* WORK ITEM
Once the line containing "camera: 130 degrees right, 10 degrees down" is found in the entries below, restate it and each following line word for word, stopping after the line containing "none -> black cylinder [99,183,178,287]".

* INPUT RECORDS
BEGIN
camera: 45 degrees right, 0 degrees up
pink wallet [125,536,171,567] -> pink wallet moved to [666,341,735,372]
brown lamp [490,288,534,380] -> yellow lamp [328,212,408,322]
END
BEGIN
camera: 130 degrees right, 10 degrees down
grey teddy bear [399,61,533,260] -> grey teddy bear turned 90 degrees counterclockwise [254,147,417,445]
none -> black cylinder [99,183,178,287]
END
* RESULT OF THIS EXERCISE
camera: 130 degrees right, 10 degrees down
grey teddy bear [399,61,533,260] -> grey teddy bear turned 90 degrees counterclockwise [254,147,417,445]
none -> black cylinder [99,183,178,287]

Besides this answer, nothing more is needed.